* _Work to complete_: From the first line to the last, repeat the records exactly and skip the pictures.

* _Data to examine_:

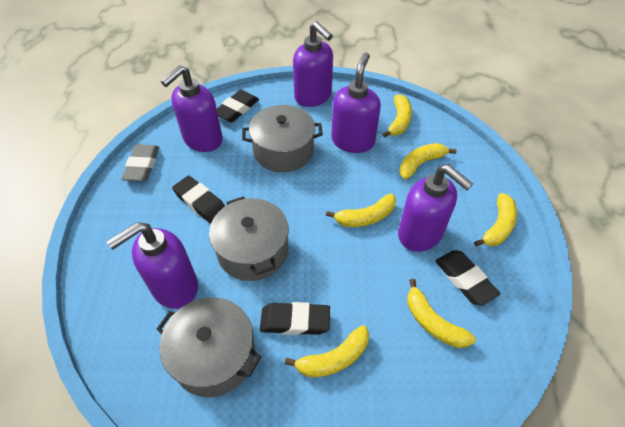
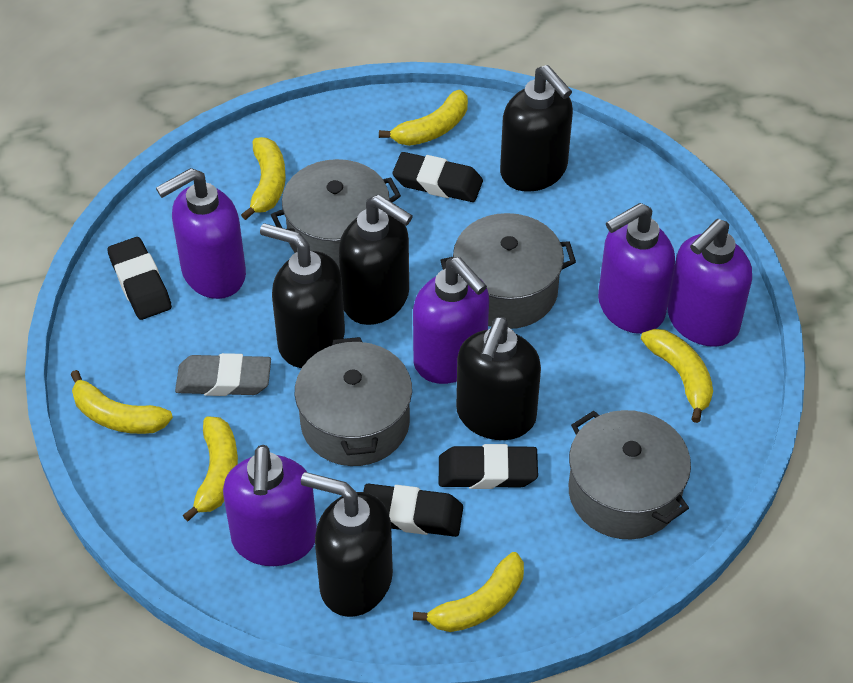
black soap dispenser: 0 -> 5
grey pot: 3 -> 4

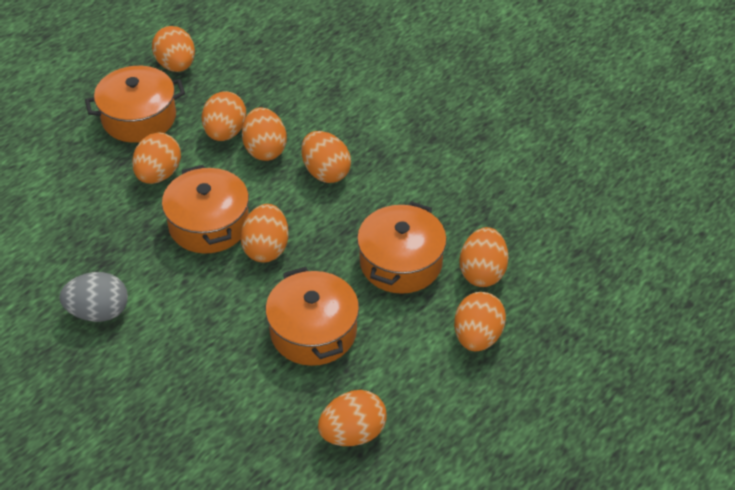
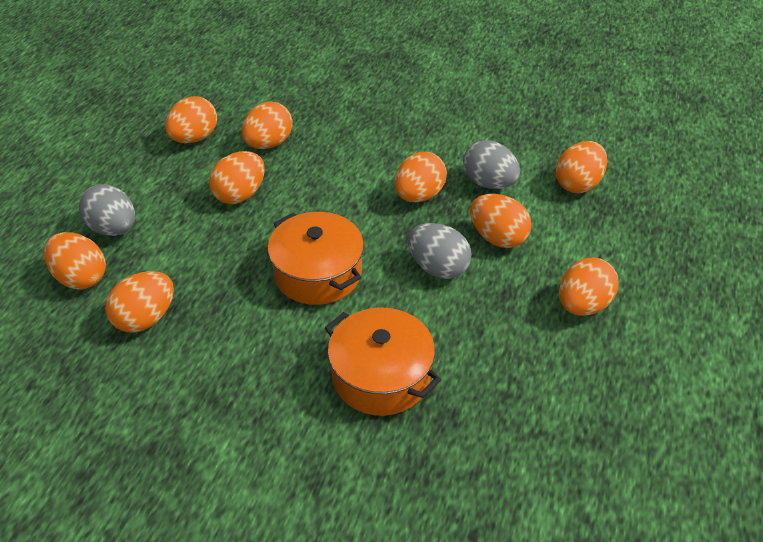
grey egg: 1 -> 3
orange pot: 4 -> 2

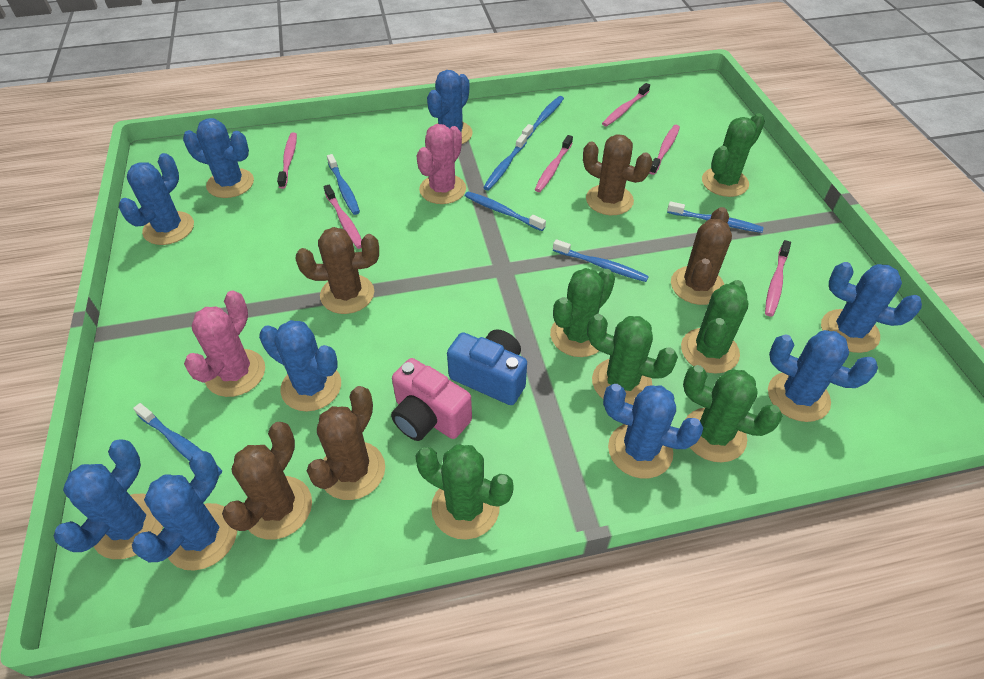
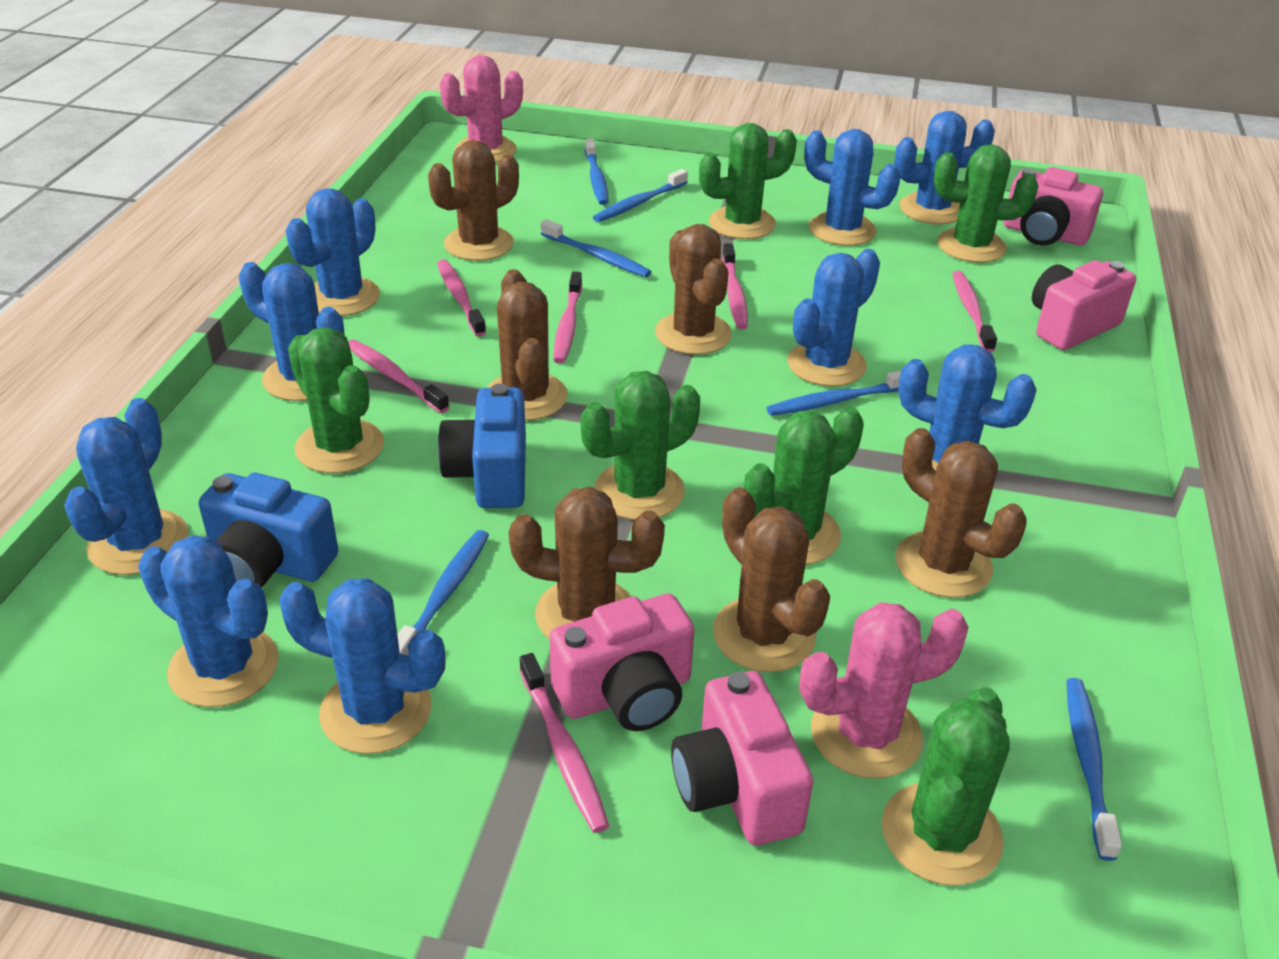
blue camera: 1 -> 2
blue toothbrush: 7 -> 6
brown cactus: 5 -> 6
pink camera: 1 -> 4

* _Solved problem_:
black soap dispenser: 0 -> 5
grey pot: 3 -> 4

grey egg: 1 -> 3
orange pot: 4 -> 2

blue camera: 1 -> 2
blue toothbrush: 7 -> 6
brown cactus: 5 -> 6
pink camera: 1 -> 4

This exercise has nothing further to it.